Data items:
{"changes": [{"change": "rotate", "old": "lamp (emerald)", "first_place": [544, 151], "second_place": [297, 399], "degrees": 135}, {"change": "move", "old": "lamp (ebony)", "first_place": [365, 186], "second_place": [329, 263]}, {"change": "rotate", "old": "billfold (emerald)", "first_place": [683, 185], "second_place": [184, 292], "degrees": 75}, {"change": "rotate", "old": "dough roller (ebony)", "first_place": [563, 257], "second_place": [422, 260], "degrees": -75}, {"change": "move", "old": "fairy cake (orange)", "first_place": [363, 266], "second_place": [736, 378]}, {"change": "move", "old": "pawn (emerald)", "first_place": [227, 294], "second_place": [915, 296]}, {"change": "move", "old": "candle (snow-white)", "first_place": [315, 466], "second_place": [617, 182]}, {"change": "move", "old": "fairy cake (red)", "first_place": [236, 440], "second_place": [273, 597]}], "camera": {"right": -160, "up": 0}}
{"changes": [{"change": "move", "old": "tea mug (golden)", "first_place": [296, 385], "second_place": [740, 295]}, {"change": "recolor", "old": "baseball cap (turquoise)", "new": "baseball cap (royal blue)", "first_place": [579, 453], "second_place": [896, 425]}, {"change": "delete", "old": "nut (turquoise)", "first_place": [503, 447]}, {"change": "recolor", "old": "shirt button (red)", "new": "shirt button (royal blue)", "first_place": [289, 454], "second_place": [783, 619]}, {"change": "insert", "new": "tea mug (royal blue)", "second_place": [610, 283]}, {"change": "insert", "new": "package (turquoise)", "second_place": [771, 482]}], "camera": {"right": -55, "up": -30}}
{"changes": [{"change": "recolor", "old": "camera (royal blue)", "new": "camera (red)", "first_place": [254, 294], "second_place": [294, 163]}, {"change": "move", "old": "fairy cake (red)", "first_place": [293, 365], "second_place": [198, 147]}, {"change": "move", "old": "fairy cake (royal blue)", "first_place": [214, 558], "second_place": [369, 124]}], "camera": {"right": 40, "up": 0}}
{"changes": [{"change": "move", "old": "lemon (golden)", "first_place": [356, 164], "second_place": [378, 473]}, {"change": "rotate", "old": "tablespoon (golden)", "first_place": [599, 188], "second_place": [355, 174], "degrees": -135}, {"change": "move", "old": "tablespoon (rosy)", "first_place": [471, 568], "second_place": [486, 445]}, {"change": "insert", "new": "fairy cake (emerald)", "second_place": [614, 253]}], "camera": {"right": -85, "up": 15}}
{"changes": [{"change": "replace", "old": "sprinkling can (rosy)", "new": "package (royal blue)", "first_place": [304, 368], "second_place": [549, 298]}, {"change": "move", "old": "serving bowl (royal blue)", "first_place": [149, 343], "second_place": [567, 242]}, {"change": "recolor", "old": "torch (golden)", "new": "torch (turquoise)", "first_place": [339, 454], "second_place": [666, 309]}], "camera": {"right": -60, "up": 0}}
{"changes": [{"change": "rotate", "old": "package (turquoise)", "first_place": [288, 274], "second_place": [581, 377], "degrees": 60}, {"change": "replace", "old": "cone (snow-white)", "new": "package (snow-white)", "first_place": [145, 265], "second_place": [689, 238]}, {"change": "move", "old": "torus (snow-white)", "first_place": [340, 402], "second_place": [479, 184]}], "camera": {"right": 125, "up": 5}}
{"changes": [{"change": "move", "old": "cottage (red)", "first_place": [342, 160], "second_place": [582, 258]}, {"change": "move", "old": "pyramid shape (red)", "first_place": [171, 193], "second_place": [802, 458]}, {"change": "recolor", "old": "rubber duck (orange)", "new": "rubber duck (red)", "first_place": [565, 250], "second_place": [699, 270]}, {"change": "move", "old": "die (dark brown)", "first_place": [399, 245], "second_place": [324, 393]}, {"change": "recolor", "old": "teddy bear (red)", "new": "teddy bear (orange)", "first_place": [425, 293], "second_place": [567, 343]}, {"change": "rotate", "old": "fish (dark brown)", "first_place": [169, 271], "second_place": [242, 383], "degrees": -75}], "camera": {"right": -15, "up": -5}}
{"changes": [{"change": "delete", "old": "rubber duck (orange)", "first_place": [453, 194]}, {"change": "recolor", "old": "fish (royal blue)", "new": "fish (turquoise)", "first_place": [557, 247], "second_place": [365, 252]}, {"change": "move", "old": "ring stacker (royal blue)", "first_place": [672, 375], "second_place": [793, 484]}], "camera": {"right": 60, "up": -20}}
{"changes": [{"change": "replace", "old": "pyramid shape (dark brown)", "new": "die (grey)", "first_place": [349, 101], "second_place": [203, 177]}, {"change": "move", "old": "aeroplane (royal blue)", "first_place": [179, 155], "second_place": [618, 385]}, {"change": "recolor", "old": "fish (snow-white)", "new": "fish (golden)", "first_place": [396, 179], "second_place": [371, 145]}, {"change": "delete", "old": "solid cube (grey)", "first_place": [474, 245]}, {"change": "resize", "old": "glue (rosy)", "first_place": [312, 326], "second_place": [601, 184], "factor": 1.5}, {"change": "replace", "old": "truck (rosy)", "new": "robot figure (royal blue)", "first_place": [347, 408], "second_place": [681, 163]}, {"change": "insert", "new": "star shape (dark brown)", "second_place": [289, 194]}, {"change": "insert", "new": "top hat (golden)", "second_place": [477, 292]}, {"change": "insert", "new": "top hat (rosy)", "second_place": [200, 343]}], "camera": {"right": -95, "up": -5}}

Problem statement - Please copy each entry. Leave nothing out.

Your response -
{"changes": [{"change": "rotate", "old": "lamp (emerald)", "first_place": [544, 151], "second_place": [297, 399], "degrees": 135}, {"change": "move", "old": "lamp (ebony)", "first_place": [365, 186], "second_place": [329, 263]}, {"change": "rotate", "old": "billfold (emerald)", "first_place": [683, 185], "second_place": [184, 292], "degrees": 75}, {"change": "rotate", "old": "dough roller (ebony)", "first_place": [563, 257], "second_place": [422, 260], "degrees": -75}, {"change": "move", "old": "fairy cake (orange)", "first_place": [363, 266], "second_place": [736, 378]}, {"change": "move", "old": "pawn (emerald)", "first_place": [227, 294], "second_place": [915, 296]}, {"change": "move", "old": "candle (snow-white)", "first_place": [315, 466], "second_place": [617, 182]}, {"change": "move", "old": "fairy cake (red)", "first_place": [236, 440], "second_place": [273, 597]}], "camera": {"right": -160, "up": 0}}
{"changes": [{"change": "move", "old": "tea mug (golden)", "first_place": [296, 385], "second_place": [740, 295]}, {"change": "recolor", "old": "baseball cap (turquoise)", "new": "baseball cap (royal blue)", "first_place": [579, 453], "second_place": [896, 425]}, {"change": "delete", "old": "nut (turquoise)", "first_place": [503, 447]}, {"change": "recolor", "old": "shirt button (red)", "new": "shirt button (royal blue)", "first_place": [289, 454], "second_place": [783, 619]}, {"change": "insert", "new": "tea mug (royal blue)", "second_place": [610, 283]}, {"change": "insert", "new": "package (turquoise)", "second_place": [771, 482]}], "camera": {"right": -55, "up": -30}}
{"changes": [{"change": "recolor", "old": "camera (royal blue)", "new": "camera (red)", "first_place": [254, 294], "second_place": [294, 163]}, {"change": "move", "old": "fairy cake (red)", "first_place": [293, 365], "second_place": [198, 147]}, {"change": "move", "old": "fairy cake (royal blue)", "first_place": [214, 558], "second_place": [369, 124]}], "camera": {"right": 40, "up": 0}}
{"changes": [{"change": "move", "old": "lemon (golden)", "first_place": [356, 164], "second_place": [378, 473]}, {"change": "rotate", "old": "tablespoon (golden)", "first_place": [599, 188], "second_place": [355, 174], "degrees": -135}, {"change": "move", "old": "tablespoon (rosy)", "first_place": [471, 568], "second_place": [486, 445]}, {"change": "insert", "new": "fairy cake (emerald)", "second_place": [614, 253]}], "camera": {"right": -85, "up": 15}}
{"changes": [{"change": "replace", "old": "sprinkling can (rosy)", "new": "package (royal blue)", "first_place": [304, 368], "second_place": [549, 298]}, {"change": "move", "old": "serving bowl (royal blue)", "first_place": [149, 343], "second_place": [567, 242]}, {"change": "recolor", "old": "torch (golden)", "new": "torch (turquoise)", "first_place": [339, 454], "second_place": [666, 309]}], "camera": {"right": -60, "up": 0}}
{"changes": [{"change": "rotate", "old": "package (turquoise)", "first_place": [288, 274], "second_place": [581, 377], "degrees": 60}, {"change": "replace", "old": "cone (snow-white)", "new": "package (snow-white)", "first_place": [145, 265], "second_place": [689, 238]}, {"change": "move", "old": "torus (snow-white)", "first_place": [340, 402], "second_place": [479, 184]}], "camera": {"right": 125, "up": 5}}
{"changes": [{"change": "move", "old": "cottage (red)", "first_place": [342, 160], "second_place": [582, 258]}, {"change": "move", "old": "pyramid shape (red)", "first_place": [171, 193], "second_place": [802, 458]}, {"change": "recolor", "old": "rubber duck (orange)", "new": "rubber duck (red)", "first_place": [565, 250], "second_place": [699, 270]}, {"change": "move", "old": "die (dark brown)", "first_place": [399, 245], "second_place": [324, 393]}, {"change": "recolor", "old": "teddy bear (red)", "new": "teddy bear (orange)", "first_place": [425, 293], "second_place": [567, 343]}, {"change": "rotate", "old": "fish (dark brown)", "first_place": [169, 271], "second_place": [242, 383], "degrees": -75}], "camera": {"right": -15, "up": -5}}
{"changes": [{"change": "delete", "old": "rubber duck (orange)", "first_place": [453, 194]}, {"change": "recolor", "old": "fish (royal blue)", "new": "fish (turquoise)", "first_place": [557, 247], "second_place": [365, 252]}, {"change": "move", "old": "ring stacker (royal blue)", "first_place": [672, 375], "second_place": [793, 484]}], "camera": {"right": 60, "up": -20}}
{"changes": [{"change": "replace", "old": "pyramid shape (dark brown)", "new": "die (grey)", "first_place": [349, 101], "second_place": [203, 177]}, {"change": "move", "old": "aeroplane (royal blue)", "first_place": [179, 155], "second_place": [618, 385]}, {"change": "recolor", "old": "fish (snow-white)", "new": "fish (golden)", "first_place": [396, 179], "second_place": [371, 145]}, {"change": "delete", "old": "solid cube (grey)", "first_place": [474, 245]}, {"change": "resize", "old": "glue (rosy)", "first_place": [312, 326], "second_place": [601, 184], "factor": 1.5}, {"change": "replace", "old": "truck (rosy)", "new": "robot figure (royal blue)", "first_place": [347, 408], "second_place": [681, 163]}, {"change": "insert", "new": "star shape (dark brown)", "second_place": [289, 194]}, {"change": "insert", "new": "top hat (golden)", "second_place": [477, 292]}, {"change": "insert", "new": "top hat (rosy)", "second_place": [200, 343]}], "camera": {"right": -95, "up": -5}}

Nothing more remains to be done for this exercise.